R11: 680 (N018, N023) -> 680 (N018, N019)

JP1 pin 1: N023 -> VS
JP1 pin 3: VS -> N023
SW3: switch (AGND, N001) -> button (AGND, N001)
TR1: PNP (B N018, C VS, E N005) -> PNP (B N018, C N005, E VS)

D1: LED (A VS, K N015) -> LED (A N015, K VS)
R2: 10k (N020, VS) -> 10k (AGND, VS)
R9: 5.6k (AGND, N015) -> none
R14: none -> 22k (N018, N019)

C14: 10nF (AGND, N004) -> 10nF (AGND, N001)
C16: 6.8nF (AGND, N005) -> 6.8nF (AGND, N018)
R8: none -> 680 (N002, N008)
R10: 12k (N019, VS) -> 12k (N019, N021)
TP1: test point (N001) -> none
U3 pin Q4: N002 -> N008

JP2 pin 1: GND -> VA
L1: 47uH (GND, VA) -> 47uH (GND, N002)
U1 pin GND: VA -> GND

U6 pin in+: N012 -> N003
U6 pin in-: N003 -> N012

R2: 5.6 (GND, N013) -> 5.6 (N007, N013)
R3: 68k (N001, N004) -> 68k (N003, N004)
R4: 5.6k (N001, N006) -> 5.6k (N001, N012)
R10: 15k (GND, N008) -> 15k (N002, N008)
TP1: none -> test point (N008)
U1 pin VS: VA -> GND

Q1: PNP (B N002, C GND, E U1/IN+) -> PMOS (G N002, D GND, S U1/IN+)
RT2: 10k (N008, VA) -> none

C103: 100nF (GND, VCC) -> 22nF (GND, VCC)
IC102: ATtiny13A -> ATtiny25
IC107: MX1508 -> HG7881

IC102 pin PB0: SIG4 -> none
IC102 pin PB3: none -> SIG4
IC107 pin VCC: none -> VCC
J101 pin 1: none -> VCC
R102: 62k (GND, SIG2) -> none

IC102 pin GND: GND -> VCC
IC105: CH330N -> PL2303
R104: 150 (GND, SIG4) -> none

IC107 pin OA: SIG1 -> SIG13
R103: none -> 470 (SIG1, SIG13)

-.-.-

Quote only the lines from the one containing "R102: 62k (GND, SIG2) -> none" through the final line of the records, with both ends included.

R102: 62k (GND, SIG2) -> none

IC102 pin GND: GND -> VCC
IC105: CH330N -> PL2303
R104: 150 (GND, SIG4) -> none

IC107 pin OA: SIG1 -> SIG13
R103: none -> 470 (SIG1, SIG13)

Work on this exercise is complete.